Action item: Only the stretch below from the line holding "(384, 117) = (252, 169): green" through the line holding "(554, 323) = (603, 285): grey" should be restated, word for word and with both ends included; pictures stay out.

Exercise inputs:
=-=-=

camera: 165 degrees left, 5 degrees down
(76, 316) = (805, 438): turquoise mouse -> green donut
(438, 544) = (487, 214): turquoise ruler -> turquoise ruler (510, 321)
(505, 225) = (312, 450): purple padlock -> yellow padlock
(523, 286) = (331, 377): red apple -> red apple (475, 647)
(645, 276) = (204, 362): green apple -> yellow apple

=-=-=

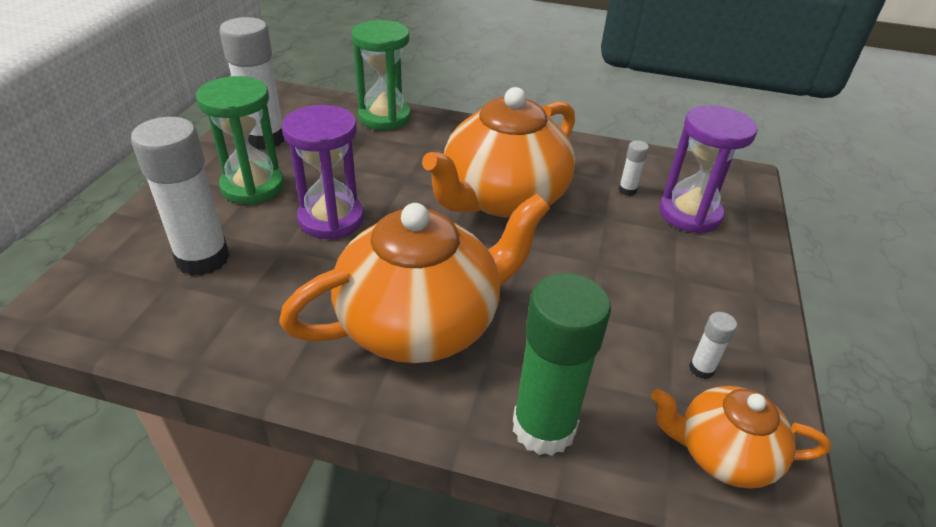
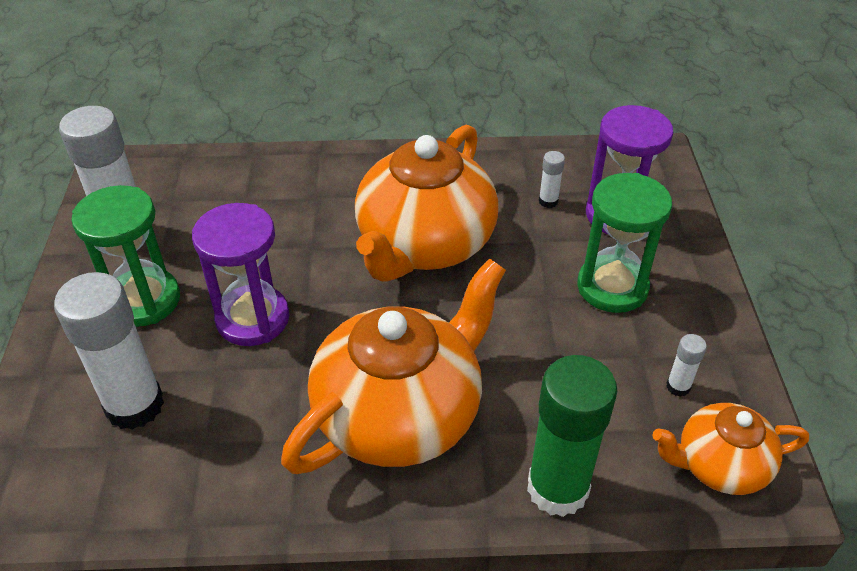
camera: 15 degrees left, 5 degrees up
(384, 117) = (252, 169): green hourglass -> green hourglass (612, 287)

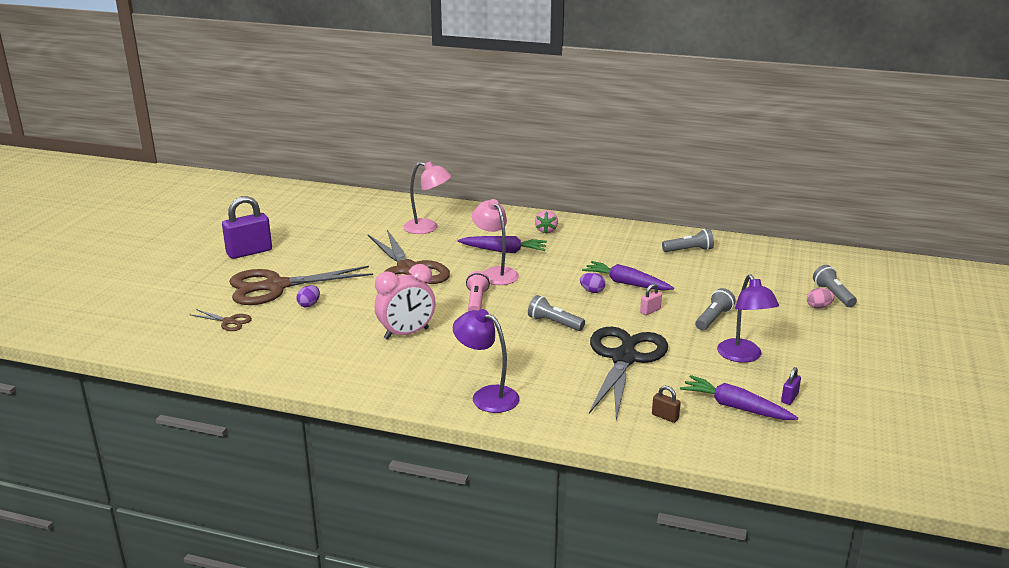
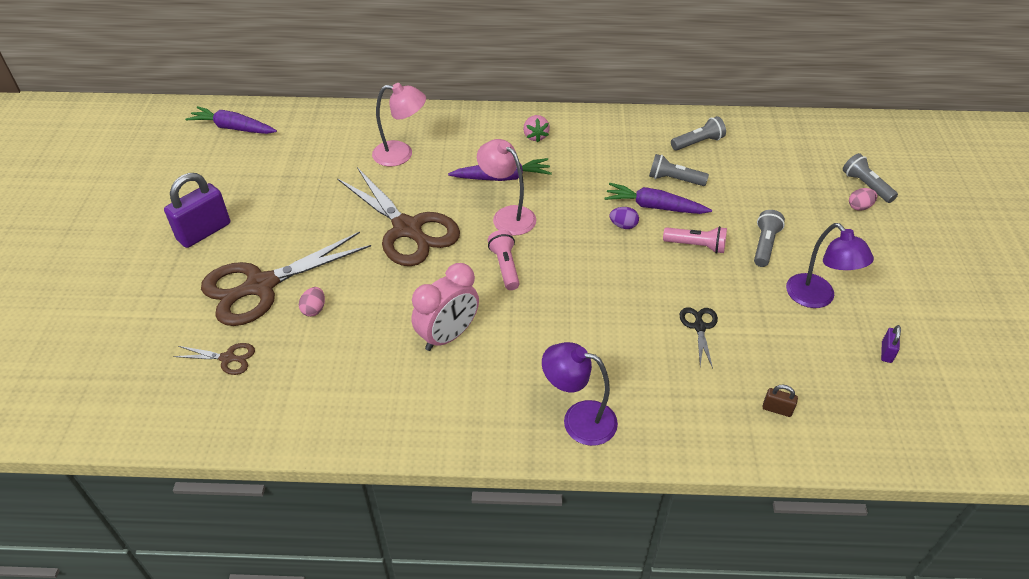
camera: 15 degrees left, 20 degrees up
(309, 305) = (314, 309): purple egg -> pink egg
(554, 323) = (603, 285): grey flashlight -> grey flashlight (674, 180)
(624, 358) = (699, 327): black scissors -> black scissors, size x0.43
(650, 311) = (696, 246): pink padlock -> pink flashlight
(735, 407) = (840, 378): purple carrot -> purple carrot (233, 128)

=-=-=

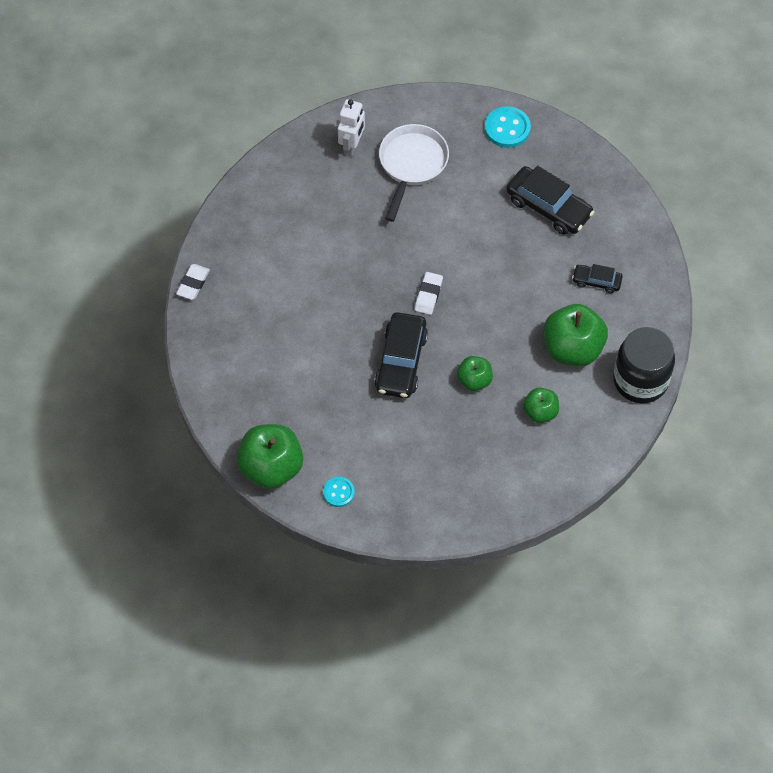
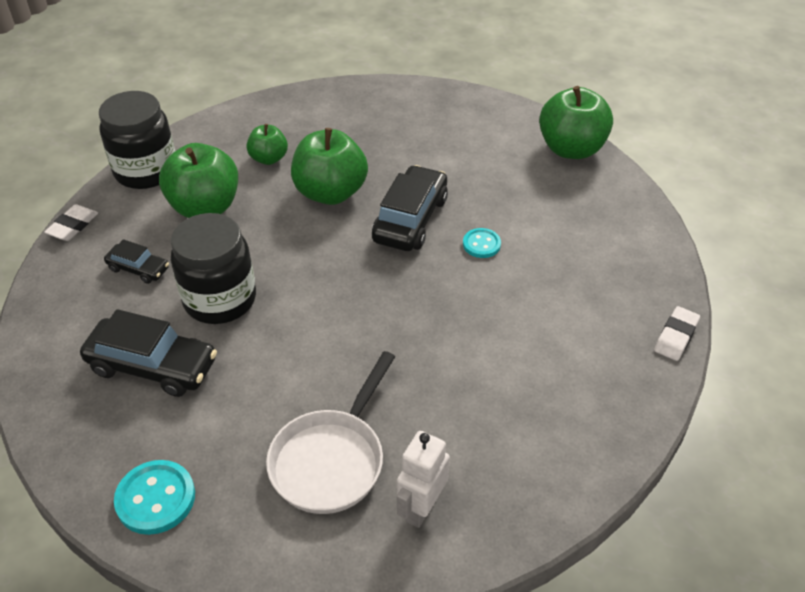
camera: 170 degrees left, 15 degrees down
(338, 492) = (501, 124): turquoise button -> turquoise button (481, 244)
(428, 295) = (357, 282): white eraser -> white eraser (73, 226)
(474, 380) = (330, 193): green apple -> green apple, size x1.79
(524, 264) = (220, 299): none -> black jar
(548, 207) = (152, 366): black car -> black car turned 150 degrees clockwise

=-=-=

Answer section:
(384, 117) = (252, 169): green hourglass -> green hourglass (612, 287)

camera: 15 degrees left, 20 degrees up
(309, 305) = (314, 309): purple egg -> pink egg
(554, 323) = (603, 285): grey flashlight -> grey flashlight (674, 180)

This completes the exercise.